**Action item**
Set down again exactly the lines of the listing below that fall between the line holding "camera: 25 degrees left, 5 degrees up" and the line holding "brown glue stick [432,248,455,299]", inclusive.

**Given records**
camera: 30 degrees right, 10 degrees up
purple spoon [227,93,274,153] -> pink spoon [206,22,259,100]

* * *

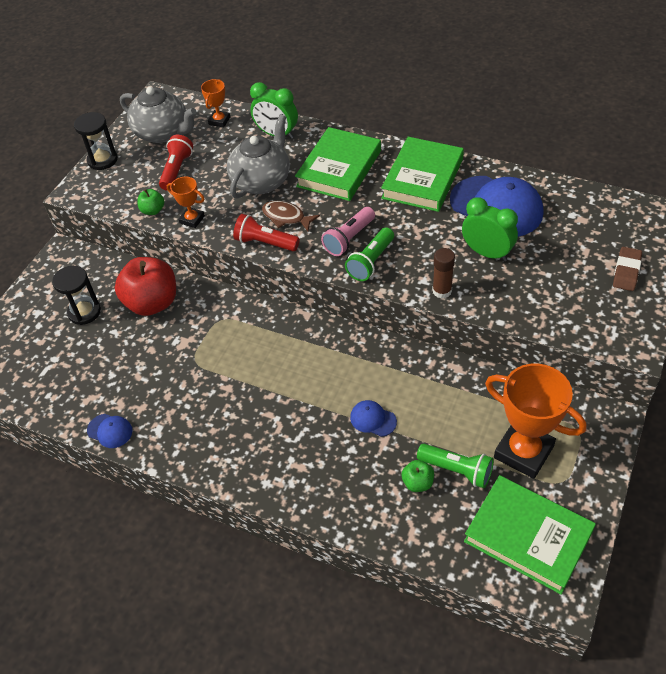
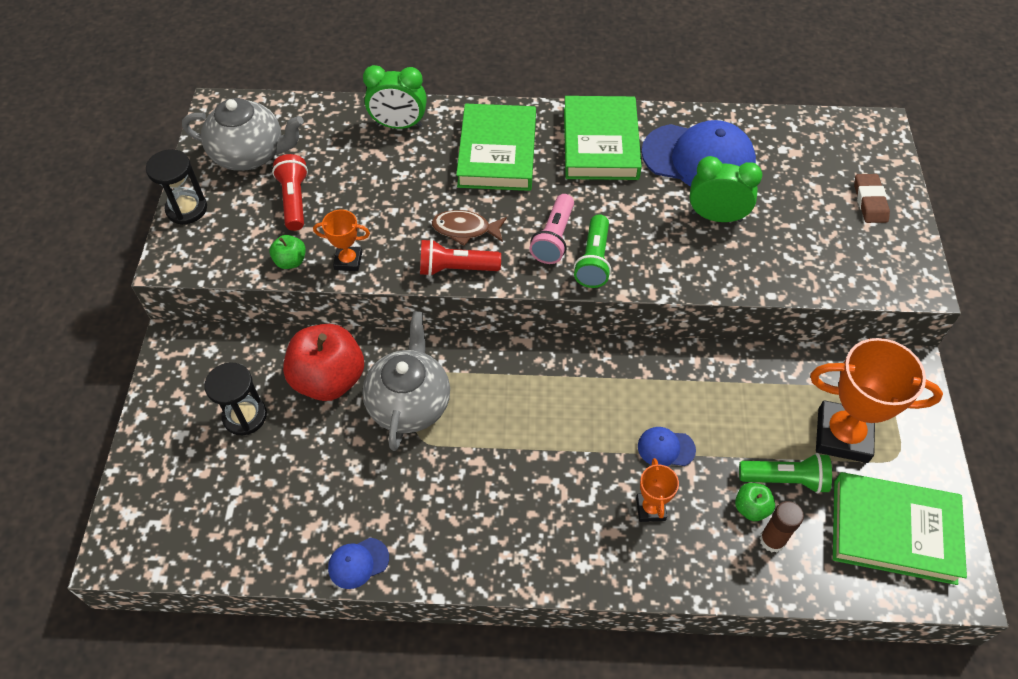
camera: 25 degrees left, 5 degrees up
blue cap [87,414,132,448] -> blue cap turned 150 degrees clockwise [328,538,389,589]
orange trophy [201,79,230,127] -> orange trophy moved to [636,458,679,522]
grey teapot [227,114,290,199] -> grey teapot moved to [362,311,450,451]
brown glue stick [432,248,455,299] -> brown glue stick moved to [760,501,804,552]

**Response to the exercise**
camera: 25 degrees left, 5 degrees up
blue cap [87,414,132,448] -> blue cap turned 150 degrees clockwise [328,538,389,589]
orange trophy [201,79,230,127] -> orange trophy moved to [636,458,679,522]
grey teapot [227,114,290,199] -> grey teapot moved to [362,311,450,451]
brown glue stick [432,248,455,299] -> brown glue stick moved to [760,501,804,552]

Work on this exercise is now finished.